What you will do.
Across all the records, filter for lines with the word "minus" and copy them.

Provided material.
━━━━━━━━━━

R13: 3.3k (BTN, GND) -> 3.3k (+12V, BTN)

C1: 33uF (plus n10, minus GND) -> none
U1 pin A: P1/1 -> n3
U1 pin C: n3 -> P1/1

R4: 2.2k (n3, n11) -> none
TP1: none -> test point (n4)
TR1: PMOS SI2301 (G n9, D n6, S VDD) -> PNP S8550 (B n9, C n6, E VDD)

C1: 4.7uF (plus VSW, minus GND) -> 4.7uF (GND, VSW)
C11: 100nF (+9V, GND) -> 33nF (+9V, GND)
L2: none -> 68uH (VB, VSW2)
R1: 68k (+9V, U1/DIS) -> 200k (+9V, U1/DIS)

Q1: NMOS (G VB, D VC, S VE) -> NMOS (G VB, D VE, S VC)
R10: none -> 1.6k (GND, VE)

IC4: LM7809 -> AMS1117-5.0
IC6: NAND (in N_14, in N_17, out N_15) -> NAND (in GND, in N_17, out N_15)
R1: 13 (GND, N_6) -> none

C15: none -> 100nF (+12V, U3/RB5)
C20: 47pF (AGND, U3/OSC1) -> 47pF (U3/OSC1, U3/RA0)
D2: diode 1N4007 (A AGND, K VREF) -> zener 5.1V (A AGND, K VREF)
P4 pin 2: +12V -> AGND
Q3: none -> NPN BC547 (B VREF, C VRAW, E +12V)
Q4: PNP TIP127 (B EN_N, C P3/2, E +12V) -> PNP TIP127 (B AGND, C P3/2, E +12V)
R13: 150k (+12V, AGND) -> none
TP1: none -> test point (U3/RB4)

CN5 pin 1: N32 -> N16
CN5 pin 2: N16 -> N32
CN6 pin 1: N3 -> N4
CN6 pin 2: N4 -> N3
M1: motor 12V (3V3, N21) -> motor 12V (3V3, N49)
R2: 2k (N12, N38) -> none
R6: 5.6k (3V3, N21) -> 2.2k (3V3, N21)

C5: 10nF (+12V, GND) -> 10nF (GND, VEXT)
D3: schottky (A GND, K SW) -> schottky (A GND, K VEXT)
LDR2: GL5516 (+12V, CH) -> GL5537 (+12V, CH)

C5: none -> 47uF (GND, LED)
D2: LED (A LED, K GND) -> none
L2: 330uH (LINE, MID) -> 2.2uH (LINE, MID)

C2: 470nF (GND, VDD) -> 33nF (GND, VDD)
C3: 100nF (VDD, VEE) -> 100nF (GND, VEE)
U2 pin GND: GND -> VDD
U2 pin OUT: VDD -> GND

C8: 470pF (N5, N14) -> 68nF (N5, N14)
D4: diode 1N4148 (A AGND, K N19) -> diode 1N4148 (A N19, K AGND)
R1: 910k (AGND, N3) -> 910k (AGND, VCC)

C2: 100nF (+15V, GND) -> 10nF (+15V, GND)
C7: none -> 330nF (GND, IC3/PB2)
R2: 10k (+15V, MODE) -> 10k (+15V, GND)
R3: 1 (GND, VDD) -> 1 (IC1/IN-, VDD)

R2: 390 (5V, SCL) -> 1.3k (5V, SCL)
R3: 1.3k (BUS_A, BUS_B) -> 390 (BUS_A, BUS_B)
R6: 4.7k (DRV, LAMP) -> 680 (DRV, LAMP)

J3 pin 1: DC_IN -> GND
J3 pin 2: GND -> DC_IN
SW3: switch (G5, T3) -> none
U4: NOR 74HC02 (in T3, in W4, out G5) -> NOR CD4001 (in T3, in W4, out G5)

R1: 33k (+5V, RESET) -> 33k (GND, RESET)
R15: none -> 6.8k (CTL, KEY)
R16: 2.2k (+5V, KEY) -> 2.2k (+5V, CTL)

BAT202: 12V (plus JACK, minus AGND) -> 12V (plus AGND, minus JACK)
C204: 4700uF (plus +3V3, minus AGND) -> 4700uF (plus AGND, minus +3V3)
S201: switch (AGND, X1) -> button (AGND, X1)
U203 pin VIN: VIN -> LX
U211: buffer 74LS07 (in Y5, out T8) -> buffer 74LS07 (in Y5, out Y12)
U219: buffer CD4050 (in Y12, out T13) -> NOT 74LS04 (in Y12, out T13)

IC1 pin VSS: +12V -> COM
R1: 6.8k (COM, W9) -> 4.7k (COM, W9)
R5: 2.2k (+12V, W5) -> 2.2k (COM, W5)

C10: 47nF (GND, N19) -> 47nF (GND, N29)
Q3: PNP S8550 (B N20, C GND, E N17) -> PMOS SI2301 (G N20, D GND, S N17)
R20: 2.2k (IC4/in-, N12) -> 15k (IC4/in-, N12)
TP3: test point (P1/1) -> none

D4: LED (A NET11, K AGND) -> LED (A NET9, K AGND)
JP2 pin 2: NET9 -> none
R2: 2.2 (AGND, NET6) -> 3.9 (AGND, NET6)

━━━━━━━━━━

Output of the task.
C1: 33uF (plus n10, minus GND) -> none
C1: 4.7uF (plus VSW, minus GND) -> 4.7uF (GND, VSW)
BAT202: 12V (plus JACK, minus AGND) -> 12V (plus AGND, minus JACK)
C204: 4700uF (plus +3V3, minus AGND) -> 4700uF (plus AGND, minus +3V3)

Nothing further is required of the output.